Records for this exercise
• • •

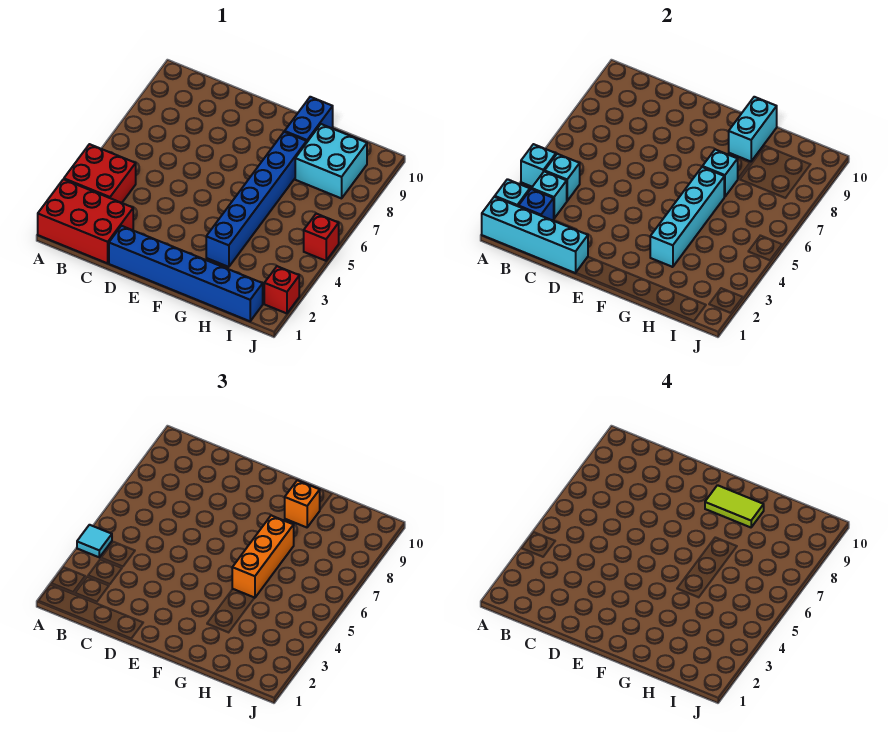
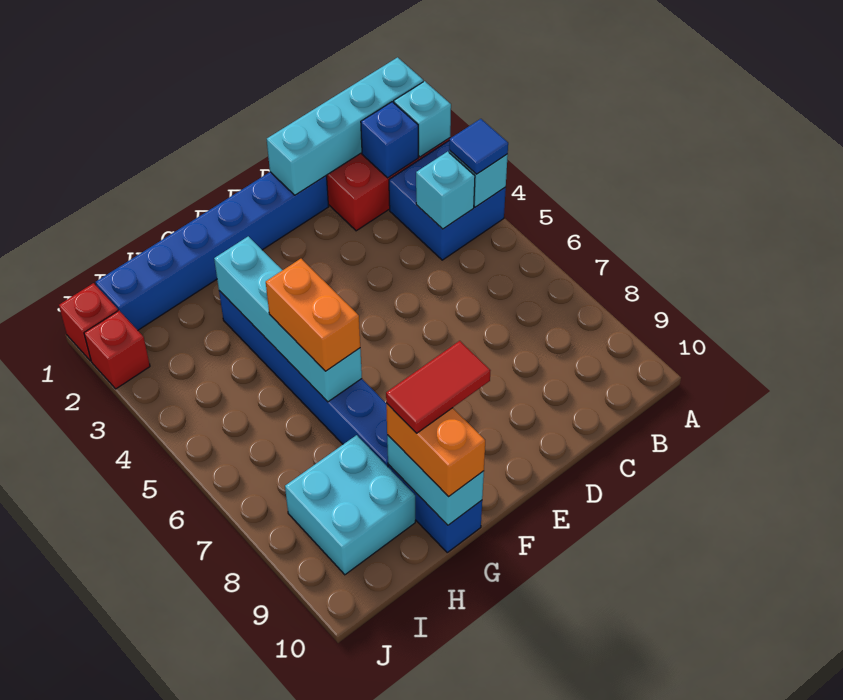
red brick A3:B4 level 1 -> blue brick A3:B4 level 1
cyan tile A4 level 3 -> blue tile A4 level 3
cyan brick B3 level 2 -> none
lime tile F9:G9 level 4 -> red tile F9:G9 level 4
orange brick G5:G7 level 3 -> orange brick G5:G6 level 3
cyan brick G7 level 2 -> none
orange brick G9 level 3 -> orange brick G9:G10 level 3
red brick J5 level 1 -> red brick J1 level 1

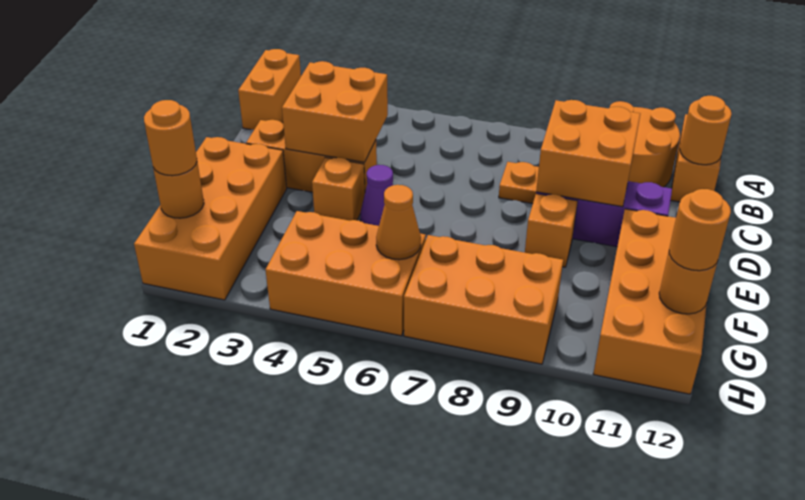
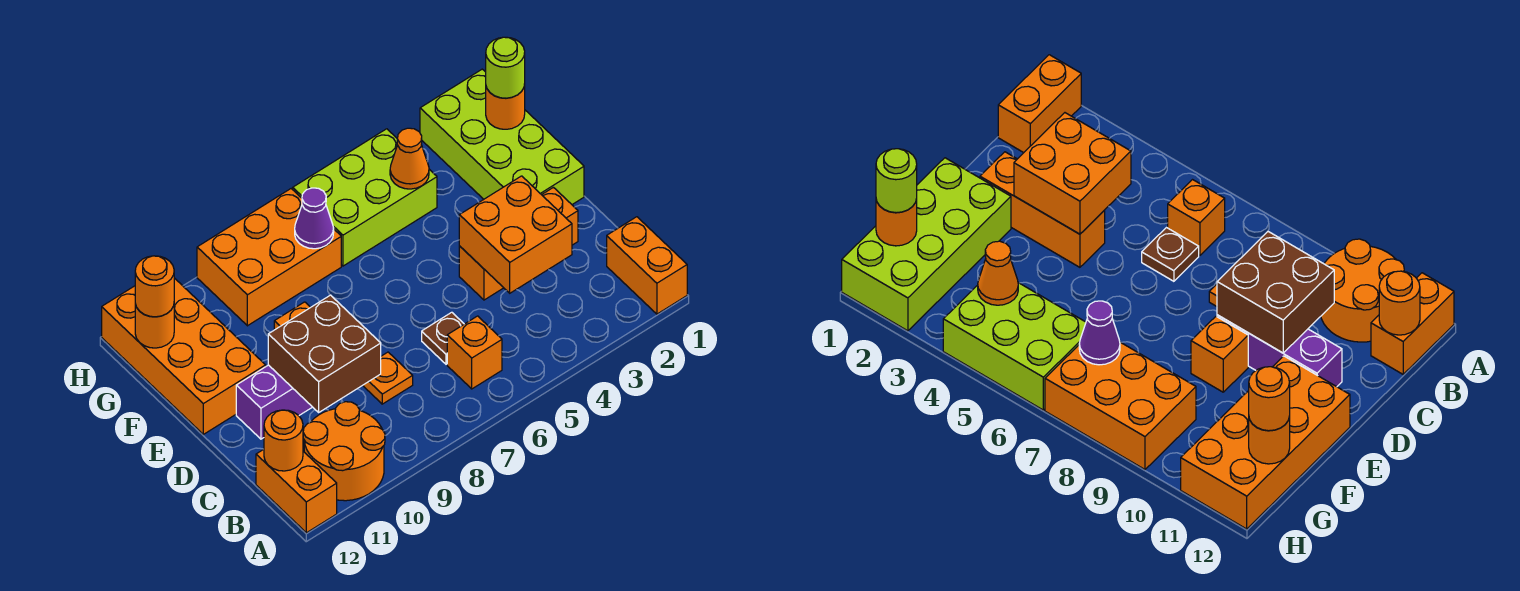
none -> brown plate C6 level 1
orange brick C9:D10 level 2 -> brown brick C9:D10 level 2
orange brick E1:H2 level 1 -> lime brick E1:H2 level 1
orange brick E4 level 1 -> orange brick B6 level 1
purple cone E5 level 1 -> purple cone G7 level 2
orange round brick G1 level 3 -> lime round brick G1 level 3
orange brick G4:H6 level 1 -> lime brick G4:H6 level 1
orange cone G6 level 2 -> orange cone G4 level 2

• • •

What the task requires
Keep the pictures out, and write out the rest of the data above word for word.

Output for this exercise
red brick A3:B4 level 1 -> blue brick A3:B4 level 1
cyan tile A4 level 3 -> blue tile A4 level 3
cyan brick B3 level 2 -> none
lime tile F9:G9 level 4 -> red tile F9:G9 level 4
orange brick G5:G7 level 3 -> orange brick G5:G6 level 3
cyan brick G7 level 2 -> none
orange brick G9 level 3 -> orange brick G9:G10 level 3
red brick J5 level 1 -> red brick J1 level 1

none -> brown plate C6 level 1
orange brick C9:D10 level 2 -> brown brick C9:D10 level 2
orange brick E1:H2 level 1 -> lime brick E1:H2 level 1
orange brick E4 level 1 -> orange brick B6 level 1
purple cone E5 level 1 -> purple cone G7 level 2
orange round brick G1 level 3 -> lime round brick G1 level 3
orange brick G4:H6 level 1 -> lime brick G4:H6 level 1
orange cone G6 level 2 -> orange cone G4 level 2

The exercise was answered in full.